* [WHAT TO PRODUCE]:
In the data below, find each line that contains the word "minus" and copy it.

* [ENTRIES SHOWN]:
· · · ·

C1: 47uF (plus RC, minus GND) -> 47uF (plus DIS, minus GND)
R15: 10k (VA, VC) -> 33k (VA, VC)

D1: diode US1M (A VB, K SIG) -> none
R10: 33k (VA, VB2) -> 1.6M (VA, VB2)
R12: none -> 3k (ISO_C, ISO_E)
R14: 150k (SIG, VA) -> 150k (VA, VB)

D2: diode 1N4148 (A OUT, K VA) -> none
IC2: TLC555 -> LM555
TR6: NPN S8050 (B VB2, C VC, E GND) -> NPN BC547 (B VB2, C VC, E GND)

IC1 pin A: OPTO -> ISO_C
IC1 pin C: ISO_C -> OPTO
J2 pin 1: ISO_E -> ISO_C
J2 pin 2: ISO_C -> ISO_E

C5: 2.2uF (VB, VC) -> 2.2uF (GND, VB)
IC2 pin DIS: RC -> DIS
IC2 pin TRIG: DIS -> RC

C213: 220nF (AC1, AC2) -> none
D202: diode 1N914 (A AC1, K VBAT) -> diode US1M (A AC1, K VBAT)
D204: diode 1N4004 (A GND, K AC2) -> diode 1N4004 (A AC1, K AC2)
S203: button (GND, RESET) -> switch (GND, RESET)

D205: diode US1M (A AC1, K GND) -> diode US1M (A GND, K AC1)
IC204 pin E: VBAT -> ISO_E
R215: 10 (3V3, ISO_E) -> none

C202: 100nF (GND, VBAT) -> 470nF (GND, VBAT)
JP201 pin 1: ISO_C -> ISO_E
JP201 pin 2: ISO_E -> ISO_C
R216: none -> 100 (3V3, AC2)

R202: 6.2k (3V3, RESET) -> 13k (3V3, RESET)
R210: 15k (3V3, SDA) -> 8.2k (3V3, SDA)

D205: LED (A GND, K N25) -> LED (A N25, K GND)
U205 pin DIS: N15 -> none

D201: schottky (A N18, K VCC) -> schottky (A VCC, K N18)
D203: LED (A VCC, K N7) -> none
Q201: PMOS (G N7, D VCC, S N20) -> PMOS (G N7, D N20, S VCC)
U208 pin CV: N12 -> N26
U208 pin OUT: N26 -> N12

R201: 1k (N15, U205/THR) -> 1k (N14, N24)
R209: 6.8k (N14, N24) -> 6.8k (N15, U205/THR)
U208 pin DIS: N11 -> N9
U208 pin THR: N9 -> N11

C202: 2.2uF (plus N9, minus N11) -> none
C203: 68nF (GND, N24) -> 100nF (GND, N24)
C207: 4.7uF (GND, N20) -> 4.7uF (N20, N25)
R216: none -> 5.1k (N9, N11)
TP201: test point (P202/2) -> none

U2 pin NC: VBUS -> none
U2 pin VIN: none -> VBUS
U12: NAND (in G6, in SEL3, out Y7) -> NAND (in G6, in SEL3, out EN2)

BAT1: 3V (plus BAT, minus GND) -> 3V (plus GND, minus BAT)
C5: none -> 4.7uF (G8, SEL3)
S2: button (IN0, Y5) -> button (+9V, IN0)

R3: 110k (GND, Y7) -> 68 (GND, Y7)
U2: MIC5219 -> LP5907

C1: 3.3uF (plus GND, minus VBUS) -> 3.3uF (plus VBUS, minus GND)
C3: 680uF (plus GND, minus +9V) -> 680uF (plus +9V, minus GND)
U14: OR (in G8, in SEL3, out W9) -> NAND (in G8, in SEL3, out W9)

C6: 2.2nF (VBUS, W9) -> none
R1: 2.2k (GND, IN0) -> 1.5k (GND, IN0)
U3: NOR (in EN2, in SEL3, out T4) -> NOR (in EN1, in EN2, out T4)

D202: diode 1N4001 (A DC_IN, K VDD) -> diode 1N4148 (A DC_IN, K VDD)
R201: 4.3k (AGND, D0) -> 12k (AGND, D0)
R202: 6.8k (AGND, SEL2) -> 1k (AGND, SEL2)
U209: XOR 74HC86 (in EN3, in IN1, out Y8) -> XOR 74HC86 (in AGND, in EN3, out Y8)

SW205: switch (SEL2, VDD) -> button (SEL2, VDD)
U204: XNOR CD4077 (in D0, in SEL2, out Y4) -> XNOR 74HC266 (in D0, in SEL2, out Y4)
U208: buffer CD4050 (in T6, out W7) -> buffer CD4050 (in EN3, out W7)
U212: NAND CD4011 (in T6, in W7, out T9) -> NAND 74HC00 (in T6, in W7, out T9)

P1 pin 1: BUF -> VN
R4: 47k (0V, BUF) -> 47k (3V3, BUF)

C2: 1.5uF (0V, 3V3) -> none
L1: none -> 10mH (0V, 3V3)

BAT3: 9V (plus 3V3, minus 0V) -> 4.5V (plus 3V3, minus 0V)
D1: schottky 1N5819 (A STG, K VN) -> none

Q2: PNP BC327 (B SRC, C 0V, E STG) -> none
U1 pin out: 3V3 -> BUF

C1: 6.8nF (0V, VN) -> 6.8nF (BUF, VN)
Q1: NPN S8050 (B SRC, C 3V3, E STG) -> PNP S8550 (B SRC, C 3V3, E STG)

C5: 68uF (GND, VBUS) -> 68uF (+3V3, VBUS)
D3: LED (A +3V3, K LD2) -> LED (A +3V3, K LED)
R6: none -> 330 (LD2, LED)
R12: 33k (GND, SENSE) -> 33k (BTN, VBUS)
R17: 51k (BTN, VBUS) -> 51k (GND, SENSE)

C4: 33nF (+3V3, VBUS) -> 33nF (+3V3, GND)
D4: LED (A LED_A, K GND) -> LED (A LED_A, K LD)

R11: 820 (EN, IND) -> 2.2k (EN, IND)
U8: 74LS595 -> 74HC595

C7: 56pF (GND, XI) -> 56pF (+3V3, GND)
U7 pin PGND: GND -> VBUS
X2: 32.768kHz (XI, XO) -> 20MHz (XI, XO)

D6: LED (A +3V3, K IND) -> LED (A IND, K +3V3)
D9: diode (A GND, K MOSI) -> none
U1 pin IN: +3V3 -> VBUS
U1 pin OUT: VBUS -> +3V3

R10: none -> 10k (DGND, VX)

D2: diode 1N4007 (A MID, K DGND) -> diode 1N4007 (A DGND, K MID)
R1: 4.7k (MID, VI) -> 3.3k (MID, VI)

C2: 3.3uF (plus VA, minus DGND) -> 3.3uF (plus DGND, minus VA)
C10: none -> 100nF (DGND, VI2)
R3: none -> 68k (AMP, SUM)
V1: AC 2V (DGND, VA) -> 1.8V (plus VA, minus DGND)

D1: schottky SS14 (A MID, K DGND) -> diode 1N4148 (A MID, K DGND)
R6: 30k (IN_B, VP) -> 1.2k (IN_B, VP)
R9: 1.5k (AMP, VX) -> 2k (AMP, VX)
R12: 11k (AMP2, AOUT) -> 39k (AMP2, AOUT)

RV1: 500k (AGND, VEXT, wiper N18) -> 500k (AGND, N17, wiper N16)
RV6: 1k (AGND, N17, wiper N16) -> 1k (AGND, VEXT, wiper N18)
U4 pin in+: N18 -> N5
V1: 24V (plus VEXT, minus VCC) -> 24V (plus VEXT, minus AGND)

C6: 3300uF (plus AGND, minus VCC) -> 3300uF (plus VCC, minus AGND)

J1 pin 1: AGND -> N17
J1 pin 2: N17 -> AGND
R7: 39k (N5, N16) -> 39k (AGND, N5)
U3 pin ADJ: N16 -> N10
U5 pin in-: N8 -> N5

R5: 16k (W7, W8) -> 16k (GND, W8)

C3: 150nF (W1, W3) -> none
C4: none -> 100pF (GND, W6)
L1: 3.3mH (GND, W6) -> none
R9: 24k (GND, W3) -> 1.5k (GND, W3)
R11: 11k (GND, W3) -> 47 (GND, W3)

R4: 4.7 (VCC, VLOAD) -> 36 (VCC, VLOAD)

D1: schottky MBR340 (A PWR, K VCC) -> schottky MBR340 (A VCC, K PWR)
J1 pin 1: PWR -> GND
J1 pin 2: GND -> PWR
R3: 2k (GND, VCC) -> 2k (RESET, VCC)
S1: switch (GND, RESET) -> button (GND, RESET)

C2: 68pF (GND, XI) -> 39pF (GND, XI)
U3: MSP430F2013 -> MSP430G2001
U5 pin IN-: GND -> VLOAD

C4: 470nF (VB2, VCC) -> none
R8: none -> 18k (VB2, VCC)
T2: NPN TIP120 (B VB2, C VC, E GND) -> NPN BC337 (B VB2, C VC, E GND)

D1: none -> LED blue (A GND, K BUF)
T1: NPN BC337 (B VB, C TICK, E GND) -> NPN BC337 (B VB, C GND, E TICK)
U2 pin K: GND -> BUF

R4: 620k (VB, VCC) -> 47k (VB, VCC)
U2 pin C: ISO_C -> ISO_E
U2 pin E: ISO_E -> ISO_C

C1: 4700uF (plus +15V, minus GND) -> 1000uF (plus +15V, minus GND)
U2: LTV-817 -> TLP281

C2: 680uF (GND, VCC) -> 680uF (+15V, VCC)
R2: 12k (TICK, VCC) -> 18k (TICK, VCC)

· · · ·

* [TASK ANSWER]:
C1: 47uF (plus RC, minus GND) -> 47uF (plus DIS, minus GND)
C202: 2.2uF (plus N9, minus N11) -> none
BAT1: 3V (plus BAT, minus GND) -> 3V (plus GND, minus BAT)
C1: 3.3uF (plus GND, minus VBUS) -> 3.3uF (plus VBUS, minus GND)
C3: 680uF (plus GND, minus +9V) -> 680uF (plus +9V, minus GND)
BAT3: 9V (plus 3V3, minus 0V) -> 4.5V (plus 3V3, minus 0V)
C2: 3.3uF (plus VA, minus DGND) -> 3.3uF (plus DGND, minus VA)
V1: AC 2V (DGND, VA) -> 1.8V (plus VA, minus DGND)
V1: 24V (plus VEXT, minus VCC) -> 24V (plus VEXT, minus AGND)
C6: 3300uF (plus AGND, minus VCC) -> 3300uF (plus VCC, minus AGND)
C1: 4700uF (plus +15V, minus GND) -> 1000uF (plus +15V, minus GND)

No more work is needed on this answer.